ENTRIES PROVIDED:
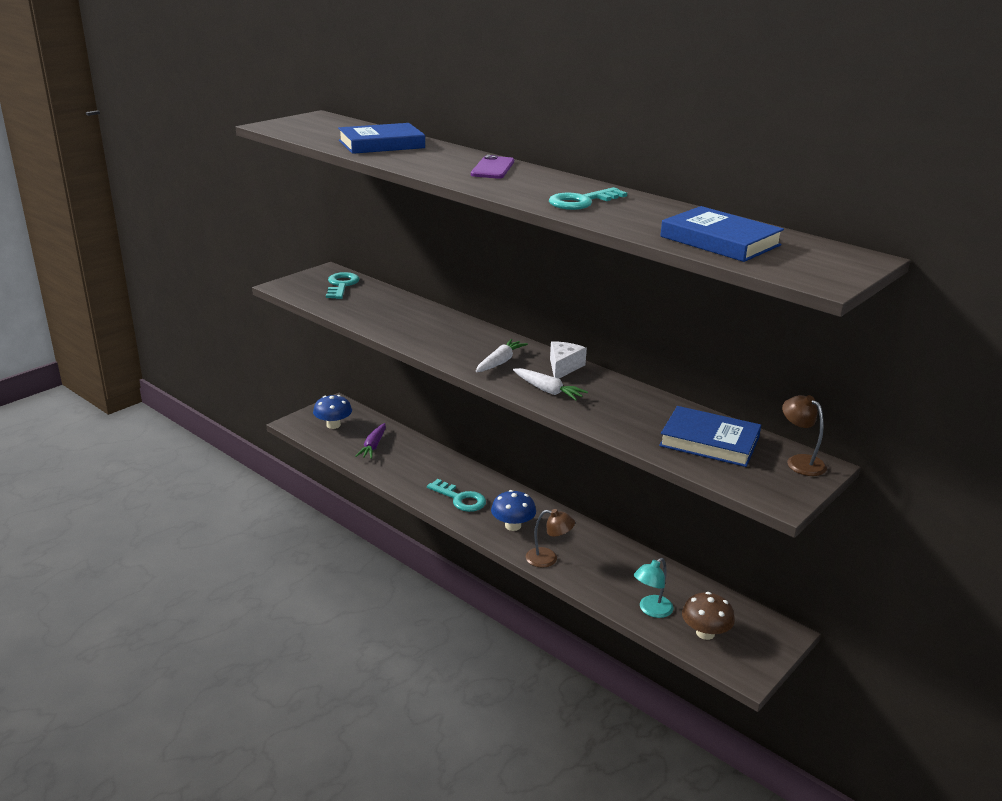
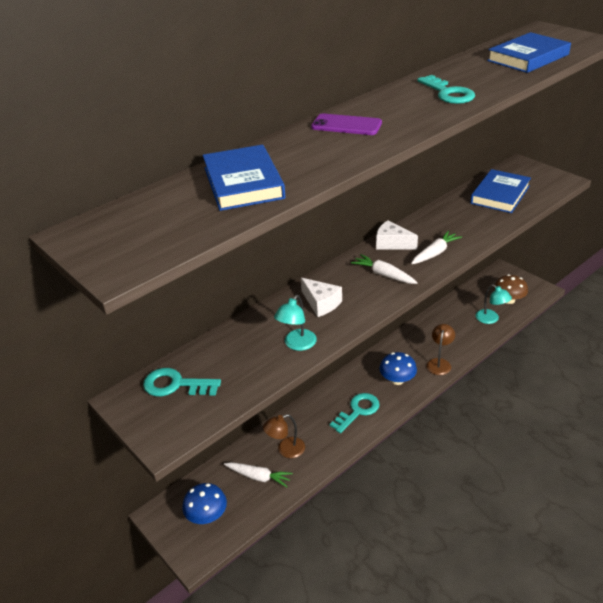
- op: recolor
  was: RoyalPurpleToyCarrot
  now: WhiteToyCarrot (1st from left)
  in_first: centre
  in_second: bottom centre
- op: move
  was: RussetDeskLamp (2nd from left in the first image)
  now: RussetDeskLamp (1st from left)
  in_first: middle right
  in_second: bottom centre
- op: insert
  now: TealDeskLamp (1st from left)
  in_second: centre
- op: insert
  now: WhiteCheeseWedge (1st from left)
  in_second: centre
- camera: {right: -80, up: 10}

REQUIRED ACTION: Only one stretch of the data is wanted: the lines from the one with "now: RussetDeskLamp (1st from left)" through the last, repeated exactly.

WRITTEN RESPONSE:
  now: RussetDeskLamp (1st from left)
  in_first: middle right
  in_second: bottom centre
- op: insert
  now: TealDeskLamp (1st from left)
  in_second: centre
- op: insert
  now: WhiteCheeseWedge (1st from left)
  in_second: centre
- camera: {right: -80, up: 10}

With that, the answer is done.